▶
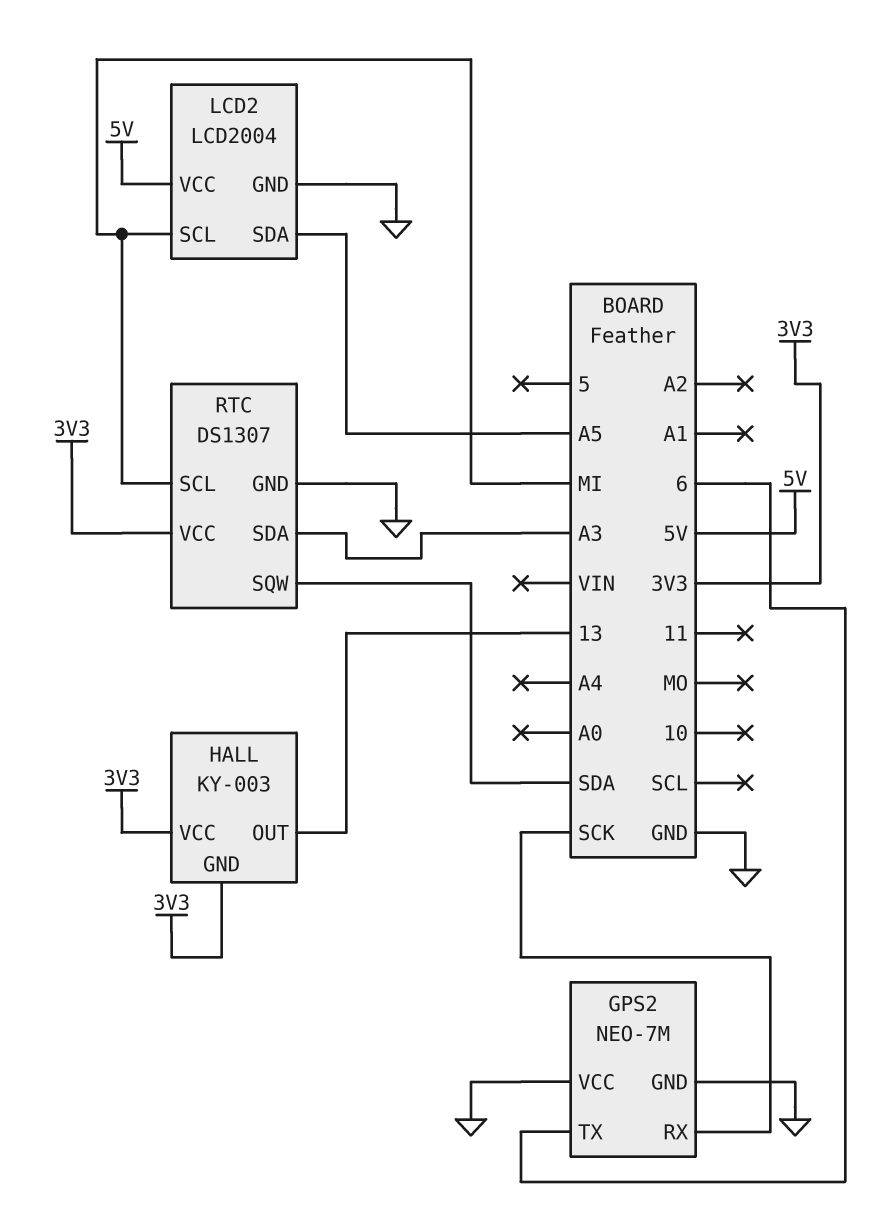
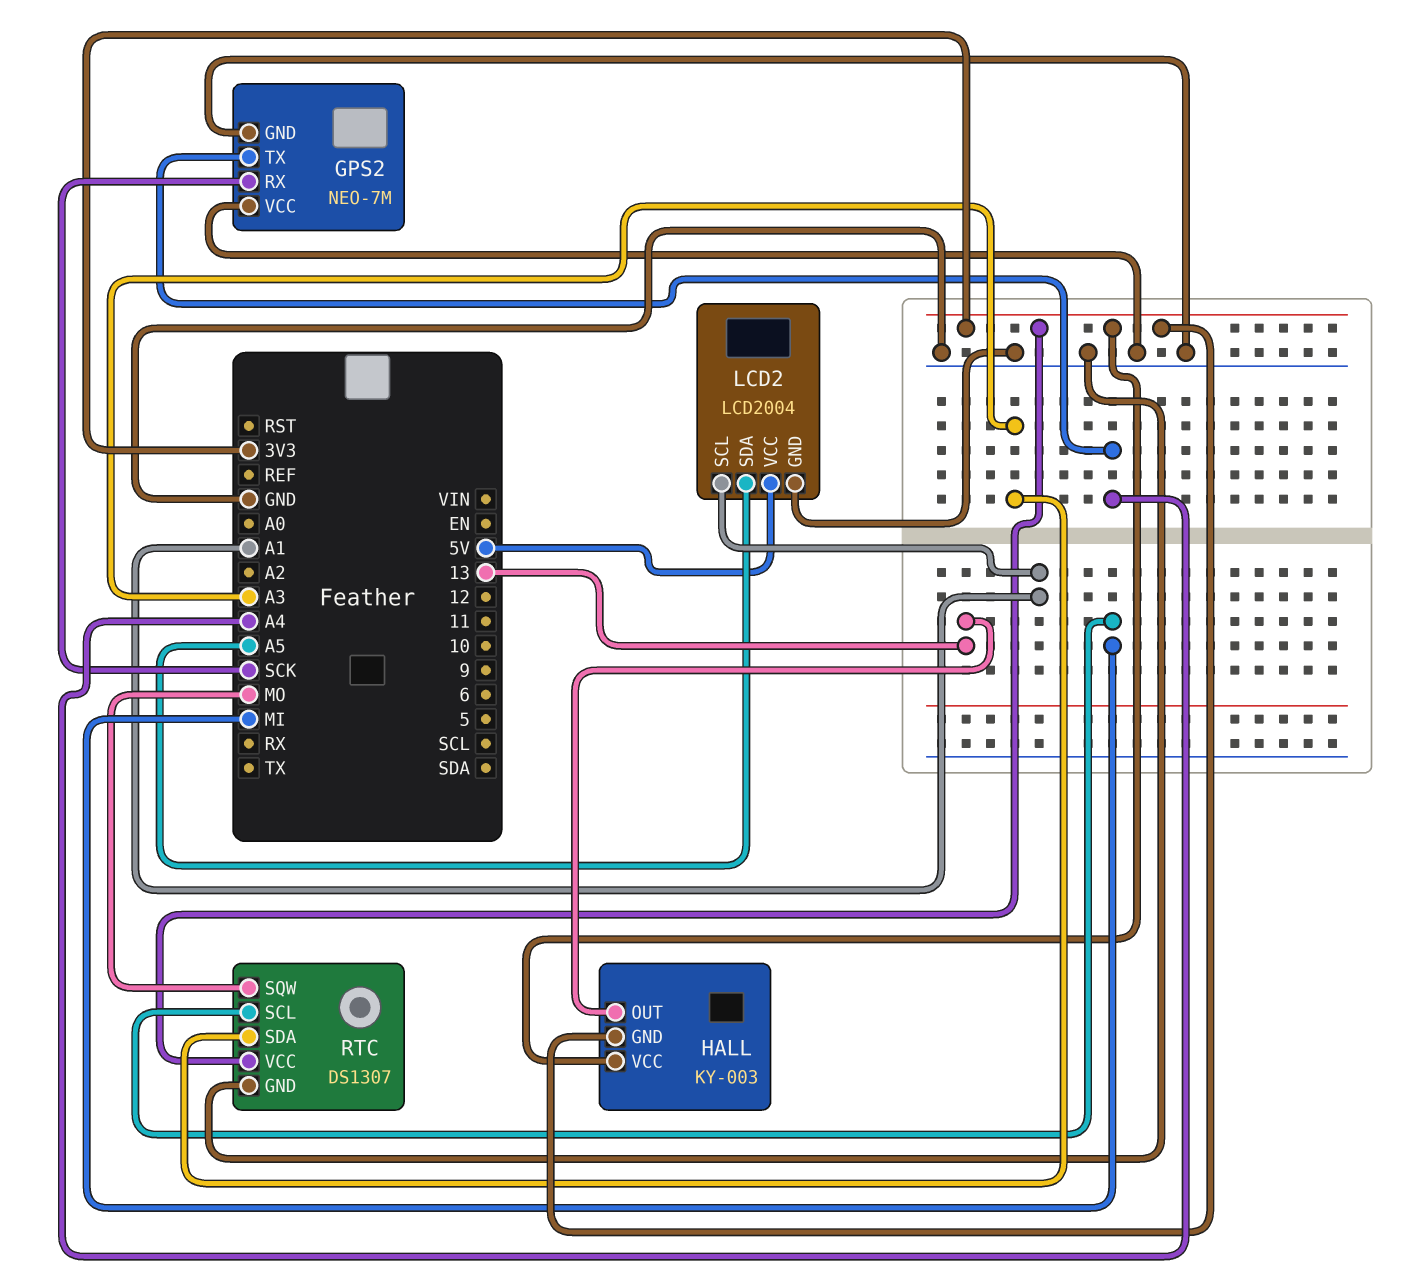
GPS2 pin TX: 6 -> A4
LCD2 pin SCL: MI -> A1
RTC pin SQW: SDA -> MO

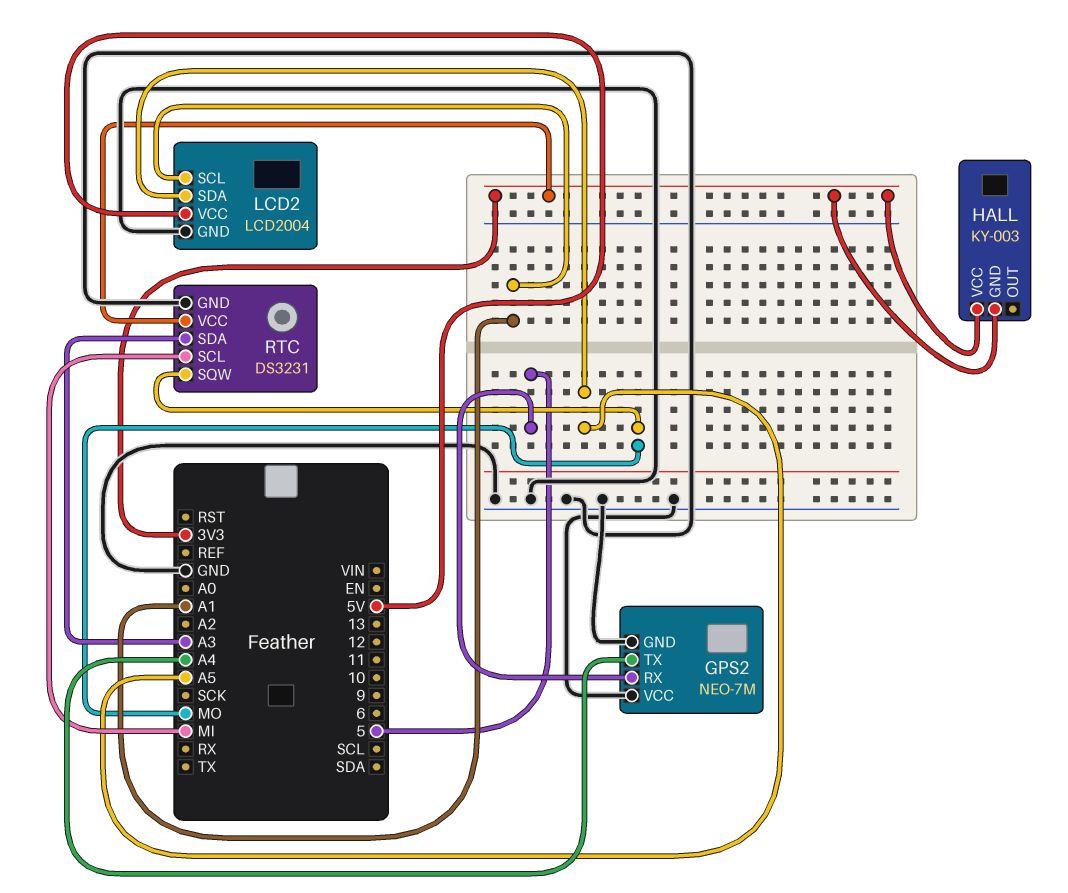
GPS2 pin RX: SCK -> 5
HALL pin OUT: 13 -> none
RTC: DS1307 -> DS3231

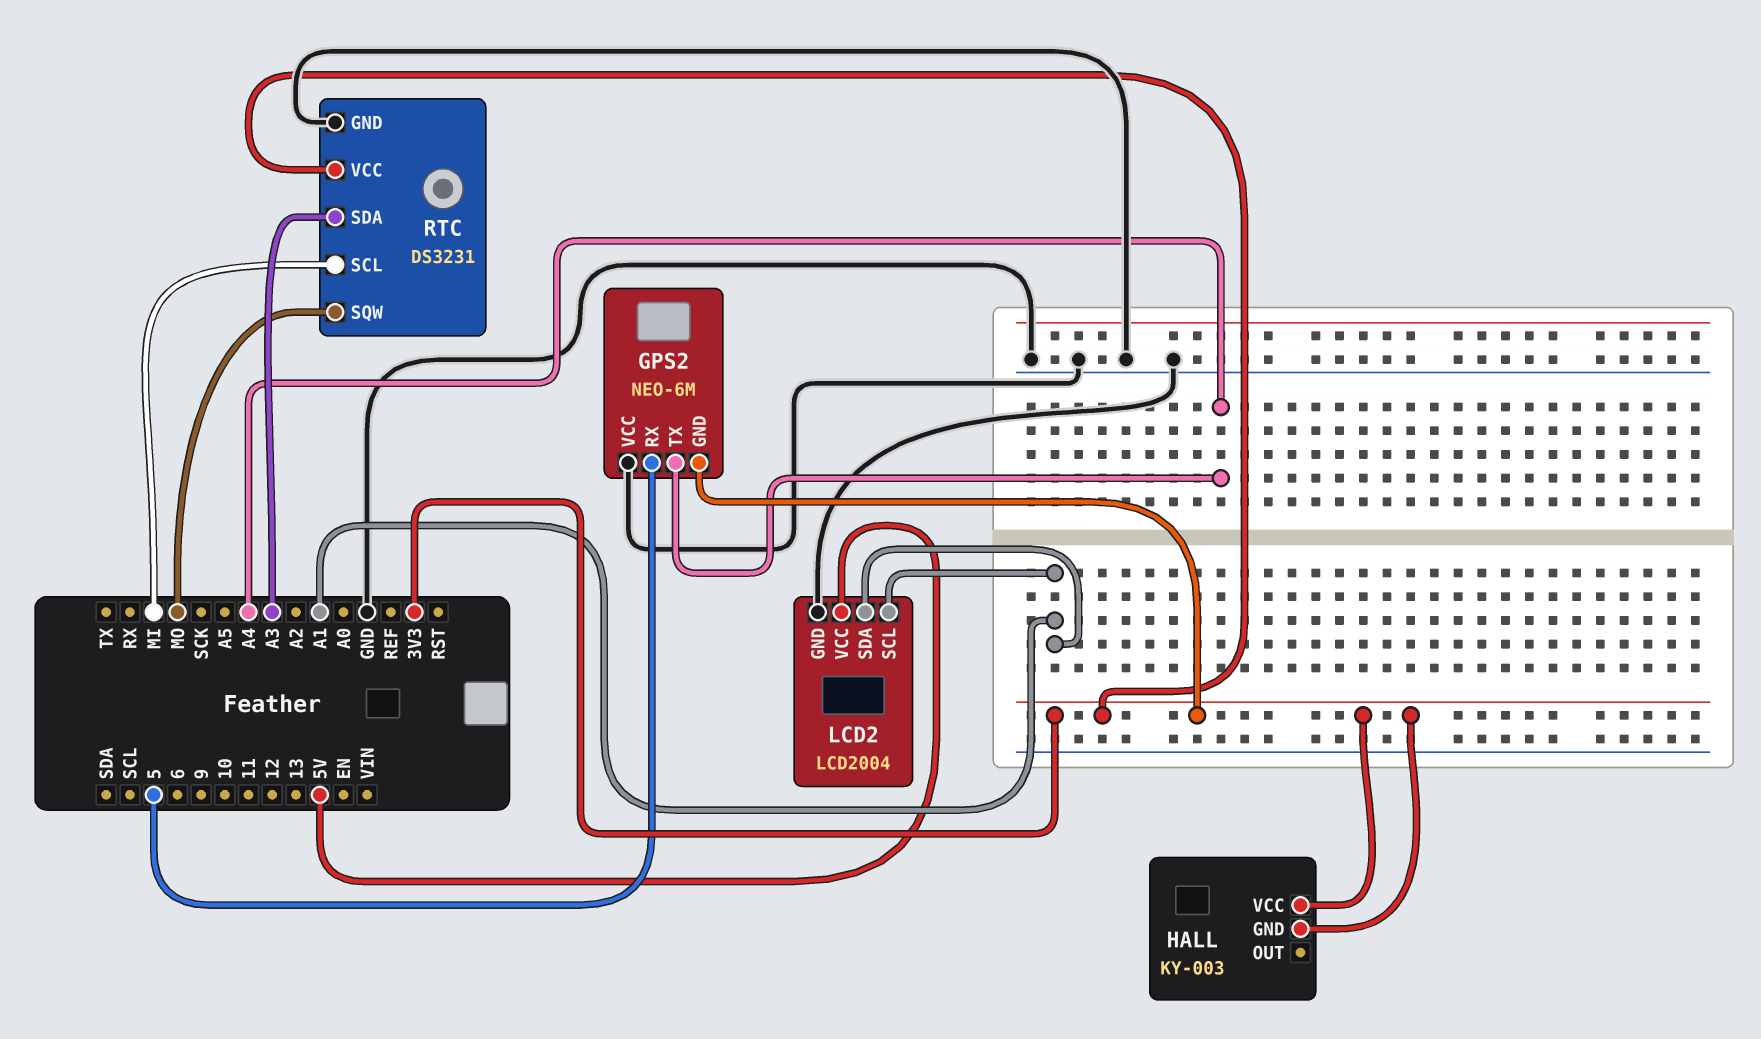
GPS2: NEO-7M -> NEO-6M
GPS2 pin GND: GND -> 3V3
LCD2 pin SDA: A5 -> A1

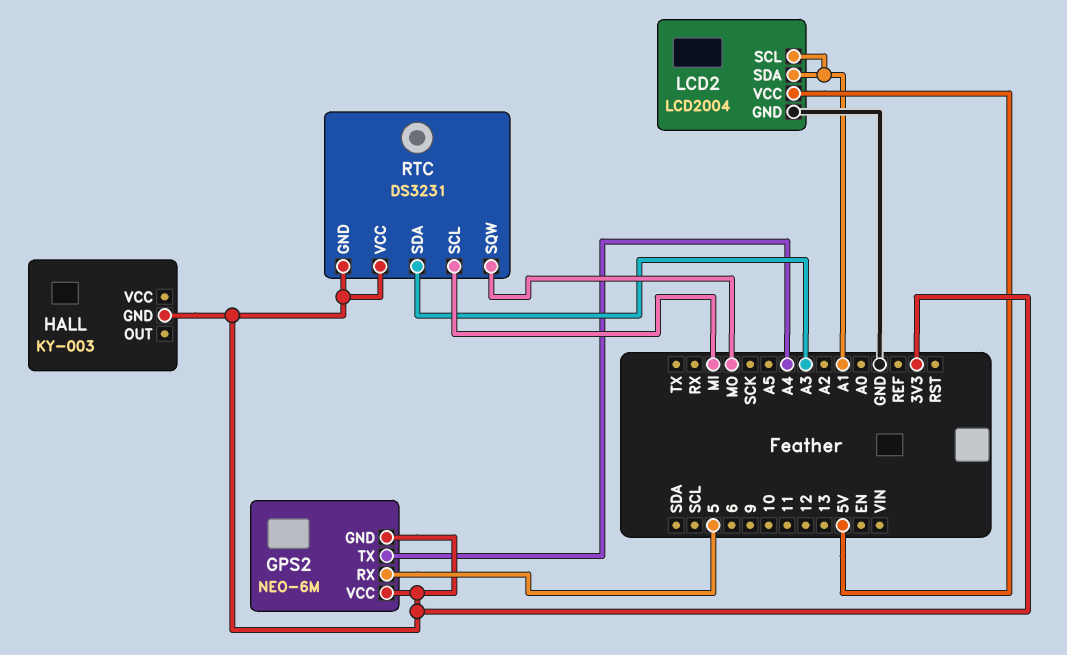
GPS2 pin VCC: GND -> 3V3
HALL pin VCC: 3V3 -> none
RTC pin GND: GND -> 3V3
◀
• What to work on: Leave out the pictures and repeat exactly the lines from the one containing "GPS2 pin GND: GND -> 3V3" through the last line of the entries.

• Output below:
GPS2 pin GND: GND -> 3V3
LCD2 pin SDA: A5 -> A1

GPS2 pin VCC: GND -> 3V3
HALL pin VCC: 3V3 -> none
RTC pin GND: GND -> 3V3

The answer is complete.